§ **THE PROBLEM**
For each line of the material, check for the string "moved"; then state how many lines had it, giving only the number.

§ **ENTRIES SUPPLIED**
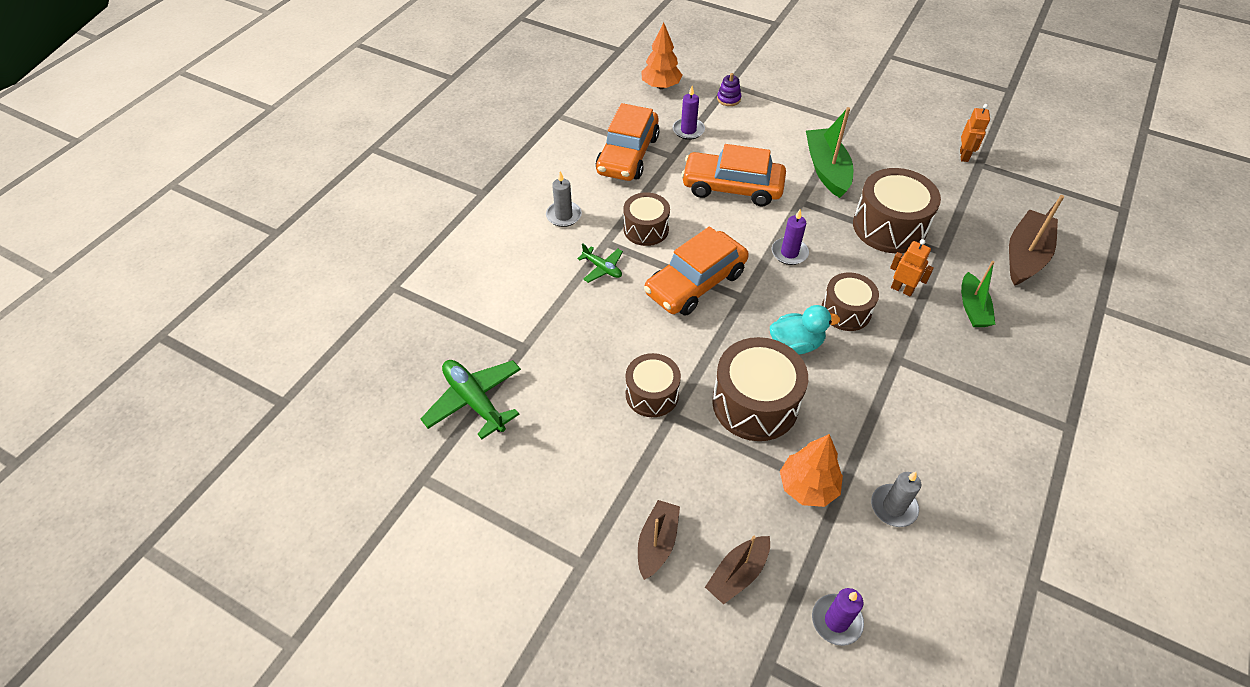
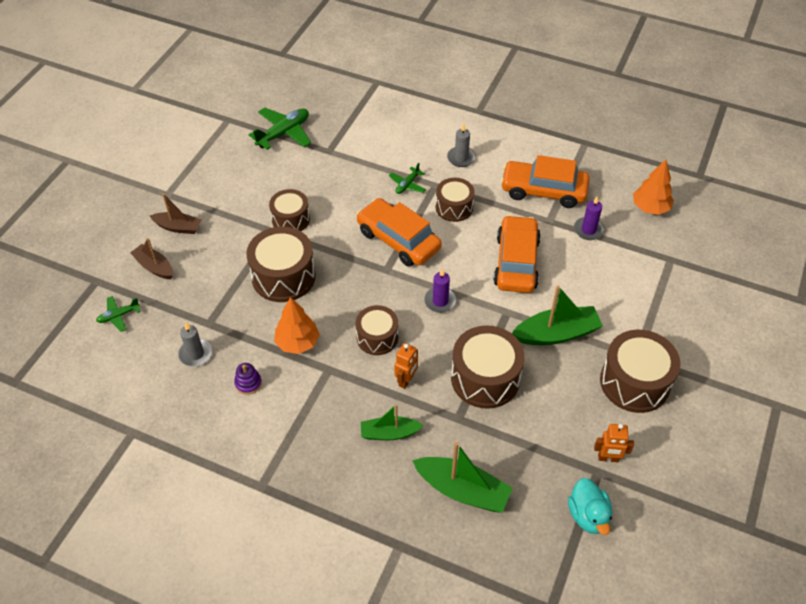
camera: 85 degrees right, 0 degrees up
purple stacking toy [717,73,741,106] -> purple stacking toy moved to [234,363,262,395]
turquoise duck [770,305,840,355] -> turquoise duck moved to [568,478,612,535]
orange tree [780,434,843,507] -> orange tree moved to [274,297,320,354]
purple candle [812,588,864,646] -> green plane [96,296,141,332]
brown boat [1009,195,1064,286] -> green boat [413,442,513,513]
none -> brown drum [600,330,681,413]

§ **EXERCISE RESPONSE**
3